Information START
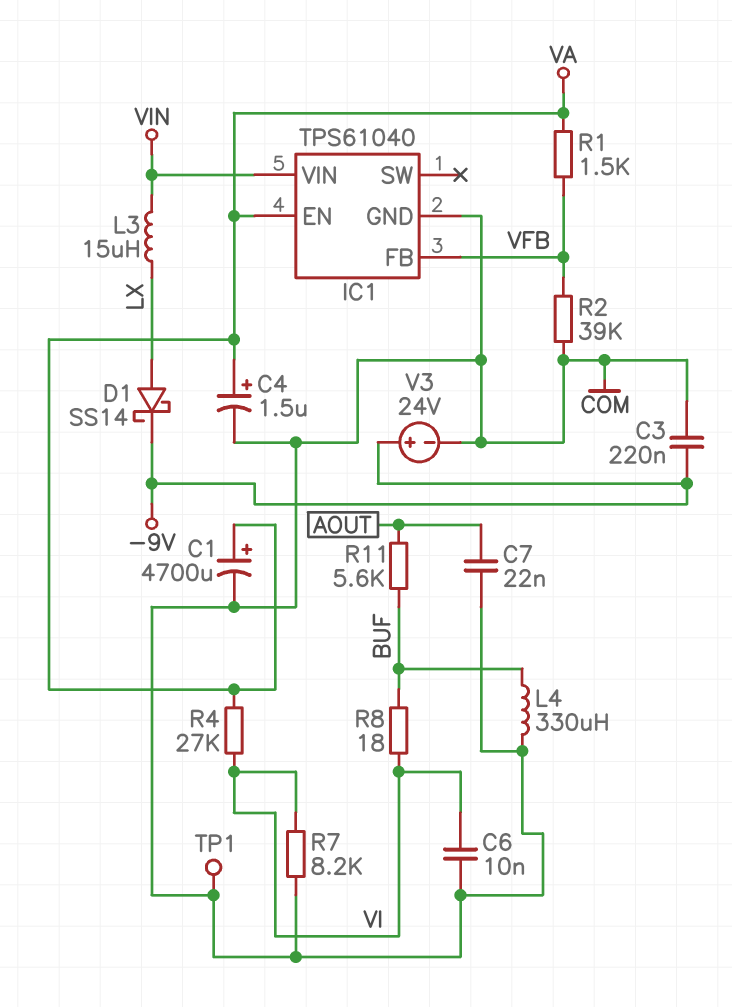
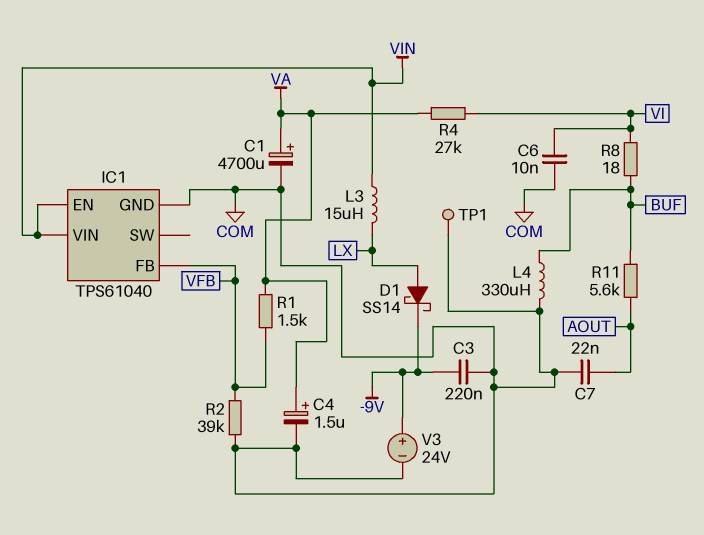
IC1 pin EN: VA -> VIN
R7: 8.2k (COM, VI) -> none

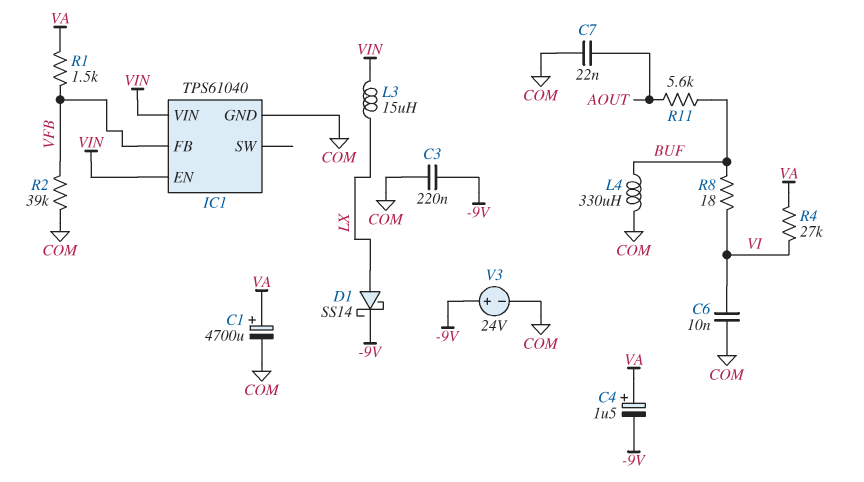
C4: 1.5uF (plus VA, minus COM) -> 1.5uF (plus VA, minus -9V)
TP1: test point (COM) -> none

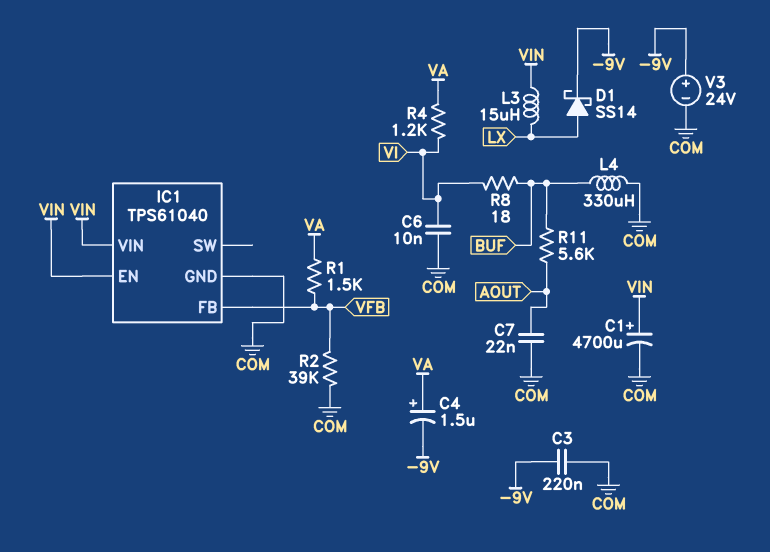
C1: 4700uF (plus VA, minus COM) -> 4700uF (plus VIN, minus COM)
R4: 27k (VA, VI) -> 1.2k (VA, VI)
Information END
» Prompt
Starting at the line that contains "C4: 1.5uF (plus", reproduce exactly and only the lines through the end of the entries above, with the pictures excluded.

» Solved exercise
C4: 1.5uF (plus VA, minus COM) -> 1.5uF (plus VA, minus -9V)
TP1: test point (COM) -> none

C1: 4700uF (plus VA, minus COM) -> 4700uF (plus VIN, minus COM)
R4: 27k (VA, VI) -> 1.2k (VA, VI)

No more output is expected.